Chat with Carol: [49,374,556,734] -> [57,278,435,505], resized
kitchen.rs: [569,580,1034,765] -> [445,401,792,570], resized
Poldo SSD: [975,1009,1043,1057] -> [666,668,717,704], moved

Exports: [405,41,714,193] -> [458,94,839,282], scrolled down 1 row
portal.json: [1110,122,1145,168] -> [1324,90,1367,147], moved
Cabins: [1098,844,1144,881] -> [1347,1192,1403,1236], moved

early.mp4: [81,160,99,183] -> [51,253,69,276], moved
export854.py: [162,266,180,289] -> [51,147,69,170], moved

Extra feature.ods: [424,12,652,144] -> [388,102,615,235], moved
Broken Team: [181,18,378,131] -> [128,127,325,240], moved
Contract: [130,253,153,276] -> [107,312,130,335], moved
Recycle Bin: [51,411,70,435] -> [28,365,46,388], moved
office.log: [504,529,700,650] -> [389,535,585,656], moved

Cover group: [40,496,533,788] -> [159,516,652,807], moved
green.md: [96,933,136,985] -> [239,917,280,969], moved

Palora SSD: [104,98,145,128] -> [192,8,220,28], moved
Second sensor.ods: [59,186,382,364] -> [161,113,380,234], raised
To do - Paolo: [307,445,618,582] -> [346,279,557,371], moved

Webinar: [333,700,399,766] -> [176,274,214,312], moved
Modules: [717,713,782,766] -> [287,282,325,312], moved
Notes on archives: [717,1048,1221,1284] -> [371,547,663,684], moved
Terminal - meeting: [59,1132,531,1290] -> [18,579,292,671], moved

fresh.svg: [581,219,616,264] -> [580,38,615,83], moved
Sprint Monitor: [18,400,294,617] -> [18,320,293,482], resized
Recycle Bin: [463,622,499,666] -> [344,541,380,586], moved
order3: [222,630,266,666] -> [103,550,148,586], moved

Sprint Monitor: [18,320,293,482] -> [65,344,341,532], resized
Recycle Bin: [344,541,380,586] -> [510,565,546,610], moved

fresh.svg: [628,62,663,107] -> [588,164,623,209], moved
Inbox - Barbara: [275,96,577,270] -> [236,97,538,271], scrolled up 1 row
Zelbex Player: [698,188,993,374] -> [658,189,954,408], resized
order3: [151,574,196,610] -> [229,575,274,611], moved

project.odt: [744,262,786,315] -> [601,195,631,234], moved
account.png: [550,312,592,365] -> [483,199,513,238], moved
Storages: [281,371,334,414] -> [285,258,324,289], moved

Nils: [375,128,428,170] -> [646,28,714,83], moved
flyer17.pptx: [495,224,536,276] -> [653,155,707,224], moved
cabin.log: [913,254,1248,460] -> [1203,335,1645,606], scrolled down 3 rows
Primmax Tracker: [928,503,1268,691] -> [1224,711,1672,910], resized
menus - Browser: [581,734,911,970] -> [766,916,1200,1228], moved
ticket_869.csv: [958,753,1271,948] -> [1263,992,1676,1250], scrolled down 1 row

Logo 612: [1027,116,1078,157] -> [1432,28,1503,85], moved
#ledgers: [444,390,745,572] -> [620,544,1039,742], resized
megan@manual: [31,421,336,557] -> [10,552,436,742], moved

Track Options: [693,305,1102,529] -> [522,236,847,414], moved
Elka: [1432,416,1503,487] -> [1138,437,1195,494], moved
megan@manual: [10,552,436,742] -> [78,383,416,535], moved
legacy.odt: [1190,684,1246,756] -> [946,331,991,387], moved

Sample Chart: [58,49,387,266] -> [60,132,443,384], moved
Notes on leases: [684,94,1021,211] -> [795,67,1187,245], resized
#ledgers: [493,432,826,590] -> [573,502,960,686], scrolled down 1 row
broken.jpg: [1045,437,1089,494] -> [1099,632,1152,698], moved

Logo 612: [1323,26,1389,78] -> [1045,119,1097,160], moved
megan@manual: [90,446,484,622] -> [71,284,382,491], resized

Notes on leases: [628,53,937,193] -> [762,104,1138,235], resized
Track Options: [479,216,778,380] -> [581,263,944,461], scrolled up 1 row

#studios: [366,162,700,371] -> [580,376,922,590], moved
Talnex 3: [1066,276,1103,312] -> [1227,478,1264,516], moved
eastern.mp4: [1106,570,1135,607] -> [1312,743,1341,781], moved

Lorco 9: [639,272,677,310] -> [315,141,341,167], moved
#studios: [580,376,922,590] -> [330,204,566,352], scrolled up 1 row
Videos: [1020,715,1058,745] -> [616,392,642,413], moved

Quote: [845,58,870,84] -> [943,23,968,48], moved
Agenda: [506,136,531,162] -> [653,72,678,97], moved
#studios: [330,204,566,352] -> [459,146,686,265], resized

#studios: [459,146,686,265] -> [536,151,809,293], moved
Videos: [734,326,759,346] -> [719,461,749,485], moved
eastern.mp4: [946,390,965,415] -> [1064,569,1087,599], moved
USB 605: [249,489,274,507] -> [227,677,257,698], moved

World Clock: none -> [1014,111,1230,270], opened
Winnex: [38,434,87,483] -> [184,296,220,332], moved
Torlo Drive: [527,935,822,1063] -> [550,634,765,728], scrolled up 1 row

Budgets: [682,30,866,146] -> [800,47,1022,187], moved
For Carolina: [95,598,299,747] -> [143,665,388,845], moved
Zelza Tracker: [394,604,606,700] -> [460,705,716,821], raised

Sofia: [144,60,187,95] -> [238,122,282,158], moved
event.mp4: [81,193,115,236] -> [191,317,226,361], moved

• _TASK GOAL_
When the word "eastern" turns up on a line of the material above, copy that line.

• _ANSWER AREA_
eastern.mp4: [1106,570,1135,607] -> [1312,743,1341,781], moved
eastern.mp4: [946,390,965,415] -> [1064,569,1087,599], moved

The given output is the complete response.